** Work task **
Go through the following data and transcribe exactly the stretch of lines from the one holding "none -> yellow brick A1:C1 level 1" to the one holding "none -> white brick I5 level 2", both included.

START Record excerpts

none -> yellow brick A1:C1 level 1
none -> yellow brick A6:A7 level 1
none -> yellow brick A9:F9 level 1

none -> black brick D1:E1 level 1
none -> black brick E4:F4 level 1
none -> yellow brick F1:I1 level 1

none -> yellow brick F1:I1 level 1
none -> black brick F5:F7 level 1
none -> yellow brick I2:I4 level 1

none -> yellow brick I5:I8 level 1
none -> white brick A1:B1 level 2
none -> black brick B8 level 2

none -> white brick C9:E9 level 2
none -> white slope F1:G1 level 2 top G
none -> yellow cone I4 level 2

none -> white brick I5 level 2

END Record excerpts
START Record excerpts

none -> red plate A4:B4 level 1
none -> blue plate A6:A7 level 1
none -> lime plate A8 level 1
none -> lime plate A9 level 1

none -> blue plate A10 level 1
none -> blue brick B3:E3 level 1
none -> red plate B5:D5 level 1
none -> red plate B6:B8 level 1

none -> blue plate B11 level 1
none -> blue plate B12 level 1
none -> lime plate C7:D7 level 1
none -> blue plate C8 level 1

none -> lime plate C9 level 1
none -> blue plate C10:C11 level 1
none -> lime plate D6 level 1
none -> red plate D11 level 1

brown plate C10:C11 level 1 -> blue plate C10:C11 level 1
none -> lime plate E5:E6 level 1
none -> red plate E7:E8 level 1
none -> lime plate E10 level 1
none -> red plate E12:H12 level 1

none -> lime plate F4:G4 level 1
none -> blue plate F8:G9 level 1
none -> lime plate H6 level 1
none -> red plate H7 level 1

END Record excerpts
START Record excerpts

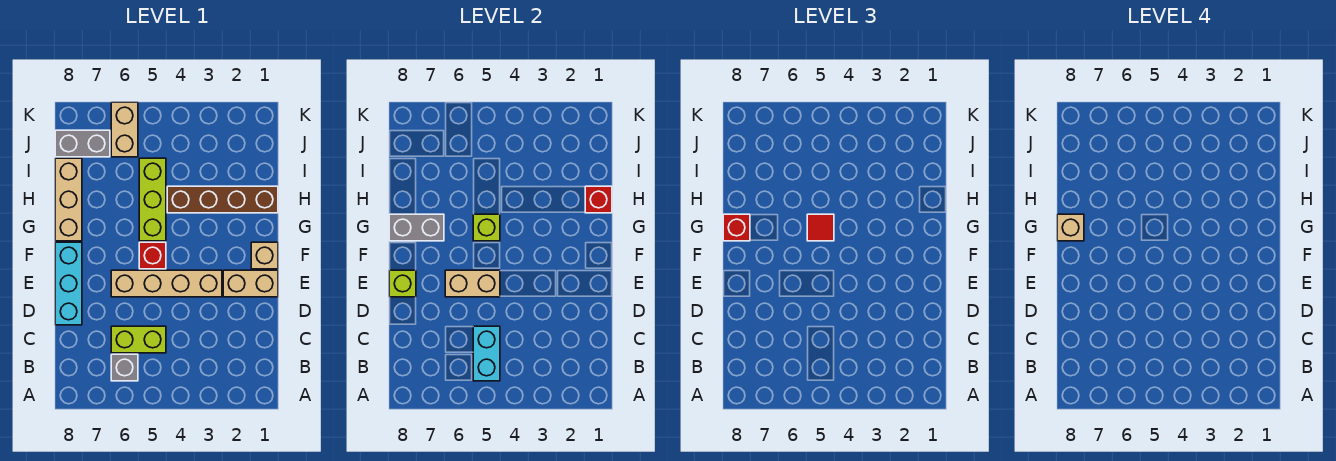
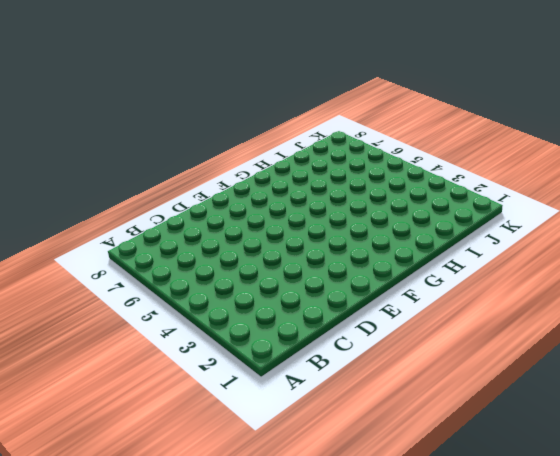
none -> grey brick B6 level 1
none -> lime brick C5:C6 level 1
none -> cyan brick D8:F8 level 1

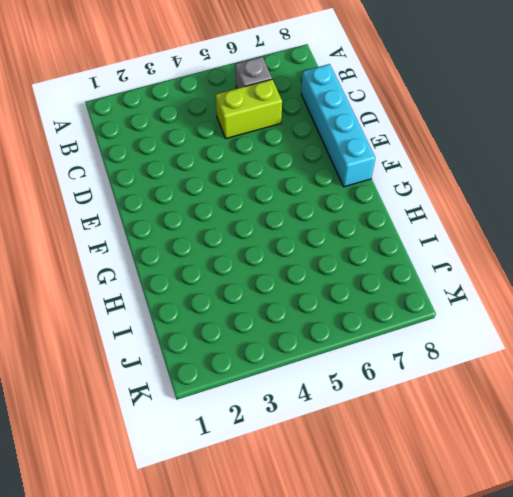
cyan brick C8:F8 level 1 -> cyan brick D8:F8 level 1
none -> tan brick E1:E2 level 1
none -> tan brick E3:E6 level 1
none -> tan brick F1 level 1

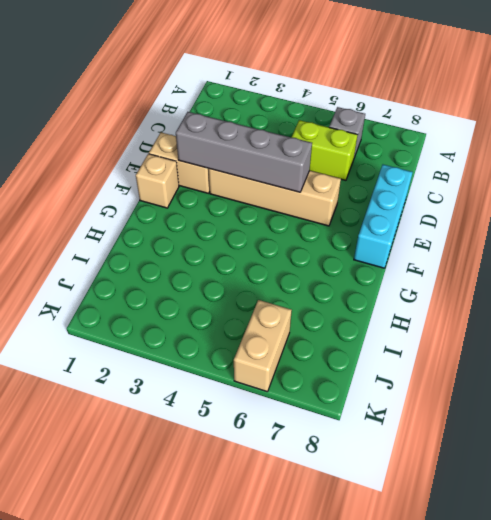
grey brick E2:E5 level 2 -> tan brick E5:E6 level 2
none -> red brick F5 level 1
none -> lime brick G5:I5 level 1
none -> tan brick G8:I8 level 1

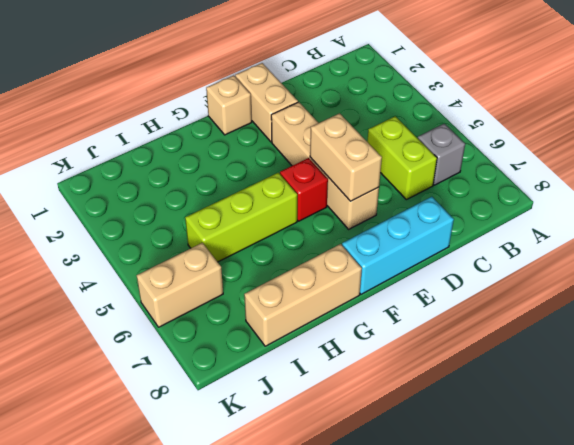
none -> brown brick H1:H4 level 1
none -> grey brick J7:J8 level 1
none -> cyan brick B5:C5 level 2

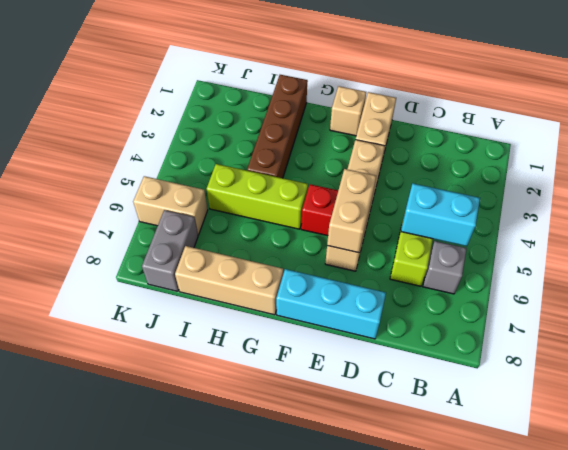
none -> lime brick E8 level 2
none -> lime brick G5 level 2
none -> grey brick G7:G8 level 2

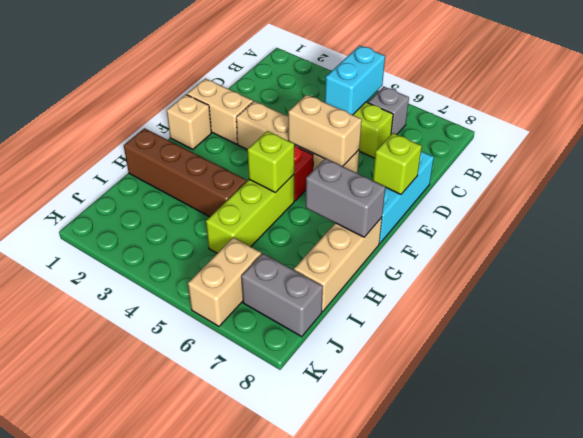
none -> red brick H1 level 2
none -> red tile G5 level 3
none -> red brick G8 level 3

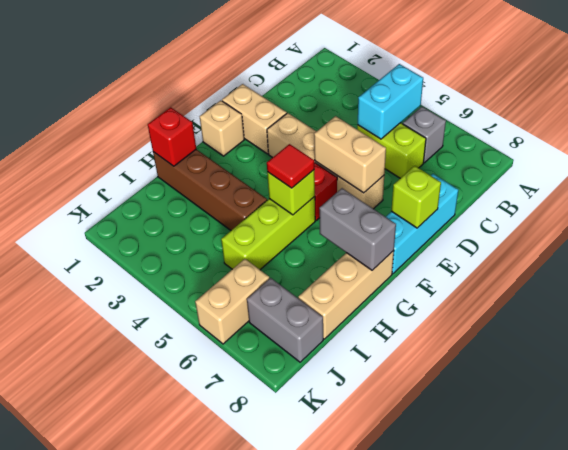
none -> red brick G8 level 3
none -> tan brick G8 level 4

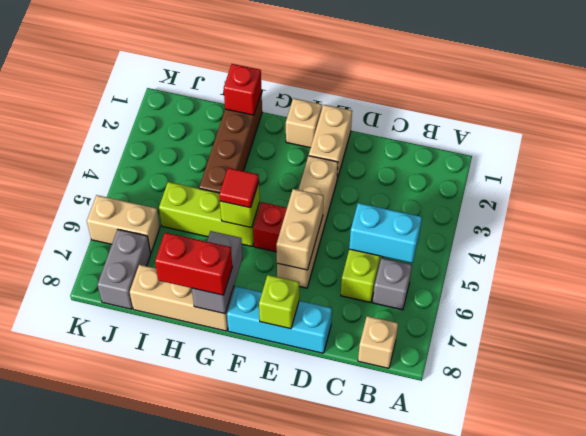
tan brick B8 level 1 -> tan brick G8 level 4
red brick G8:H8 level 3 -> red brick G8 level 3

END Record excerpts

** Task response **
none -> yellow brick A1:C1 level 1
none -> yellow brick A6:A7 level 1
none -> yellow brick A9:F9 level 1

none -> black brick D1:E1 level 1
none -> black brick E4:F4 level 1
none -> yellow brick F1:I1 level 1

none -> yellow brick F1:I1 level 1
none -> black brick F5:F7 level 1
none -> yellow brick I2:I4 level 1

none -> yellow brick I5:I8 level 1
none -> white brick A1:B1 level 2
none -> black brick B8 level 2

none -> white brick C9:E9 level 2
none -> white slope F1:G1 level 2 top G
none -> yellow cone I4 level 2

none -> white brick I5 level 2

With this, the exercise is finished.